— WHAT YOU NEED TO DO —
Output the records below verbatim, minus the pictures.

□ □ □ □

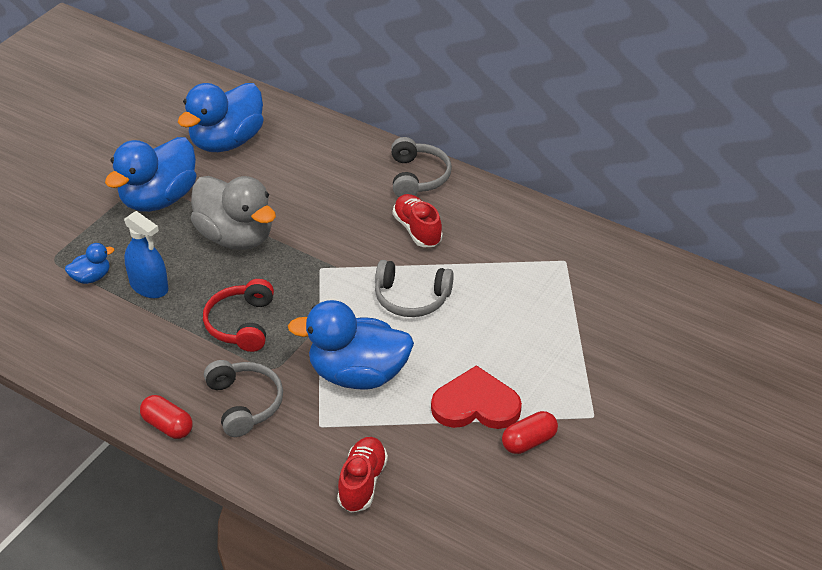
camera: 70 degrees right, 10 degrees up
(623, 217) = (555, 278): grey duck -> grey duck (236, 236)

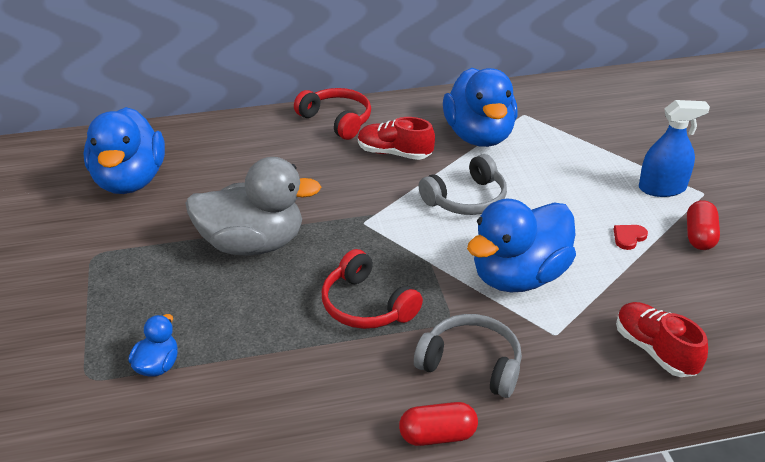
camera: 45 degrees left, 5 degrees down
(149, 286) = (231, 334): blue spray bottle -> blue spray bottle (662, 188)
(159, 199) = (129, 259): blue duck -> blue duck (479, 136)
(418, 177) = (337, 120): grey headphones -> red headphones
(476, 404) = (628, 237): red heart -> red heart, size x0.42

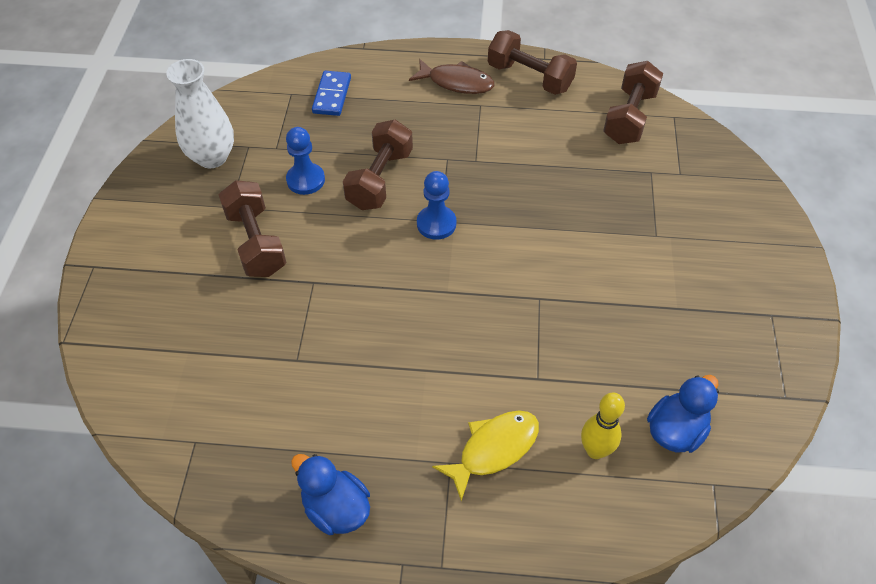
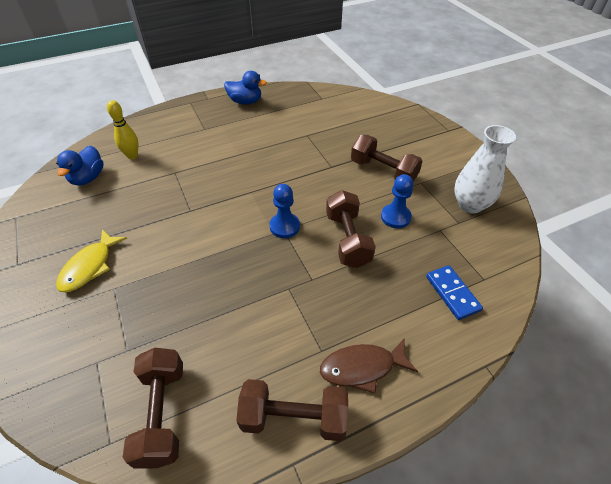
camera: 150 degrees right, 5 degrees down
(493, 449) = (185, 139): yellow fish -> yellow fish (90, 266)

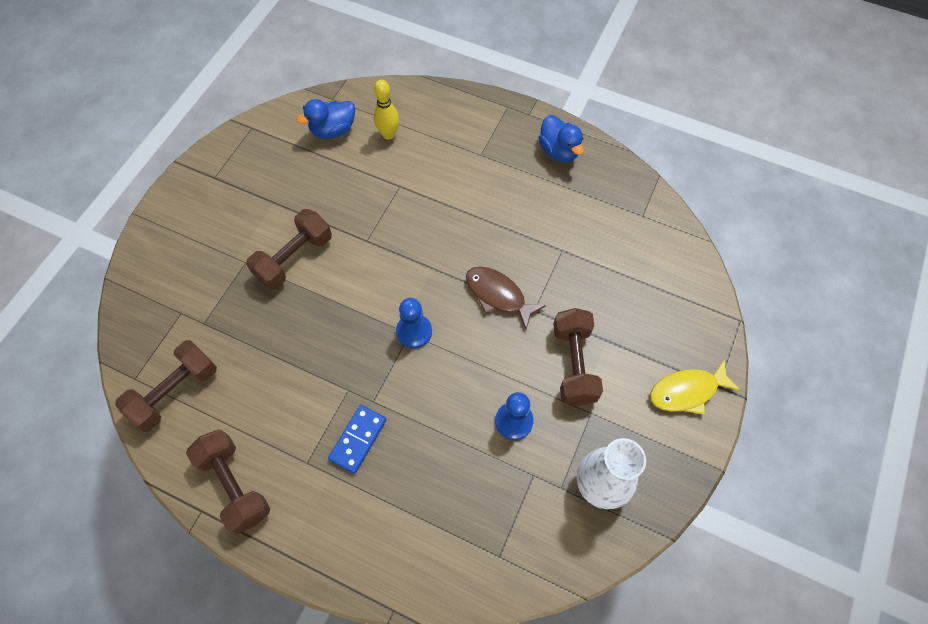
camera: 50 degrees right, 15 degrees up
(90, 266) = (250, 226): yellow fish -> yellow fish (687, 391)
(347, 239) = (444, 397): brown dumbbell -> brown dumbbell (294, 258)
(362, 367) = (314, 506): brown fish -> brown fish (498, 295)
(452, 293) = (455, 535): blue domino -> blue domino (358, 439)

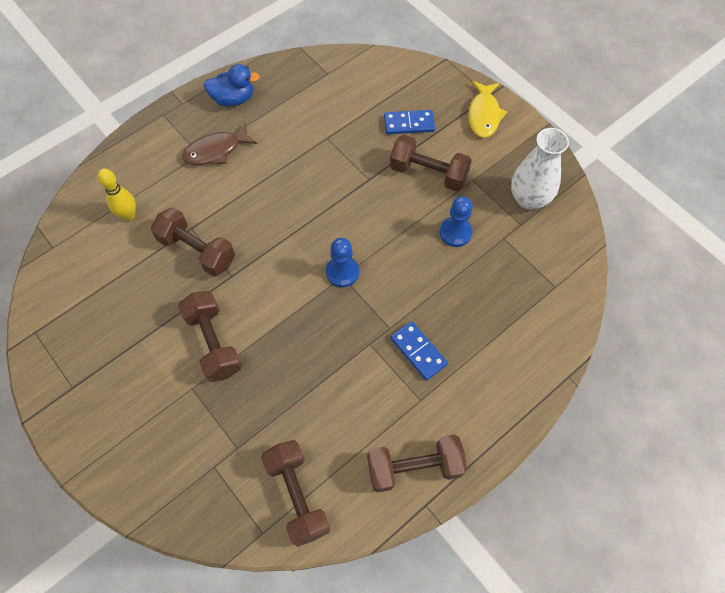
camera: 65 degrees left, 0 degrees up
(333, 130) = (91, 260): blue duck -> none
(379, 202) = (197, 251): none -> brown dumbbell
(498, 295) = (343, 198): brown fish -> brown fish (216, 150)
(626, 318) = (409, 124): none -> blue domino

□ □ □ □

— WRITTEN ANSWER —
camera: 70 degrees right, 10 degrees up
(623, 217) = (555, 278): grey duck -> grey duck (236, 236)

camera: 45 degrees left, 5 degrees down
(149, 286) = (231, 334): blue spray bottle -> blue spray bottle (662, 188)
(159, 199) = (129, 259): blue duck -> blue duck (479, 136)
(418, 177) = (337, 120): grey headphones -> red headphones
(476, 404) = (628, 237): red heart -> red heart, size x0.42

camera: 150 degrees right, 5 degrees down
(493, 449) = (185, 139): yellow fish -> yellow fish (90, 266)

camera: 50 degrees right, 15 degrees up
(90, 266) = (250, 226): yellow fish -> yellow fish (687, 391)
(347, 239) = (444, 397): brown dumbbell -> brown dumbbell (294, 258)
(362, 367) = (314, 506): brown fish -> brown fish (498, 295)
(452, 293) = (455, 535): blue domino -> blue domino (358, 439)

camera: 65 degrees left, 0 degrees up
(333, 130) = (91, 260): blue duck -> none
(379, 202) = (197, 251): none -> brown dumbbell
(498, 295) = (343, 198): brown fish -> brown fish (216, 150)
(626, 318) = (409, 124): none -> blue domino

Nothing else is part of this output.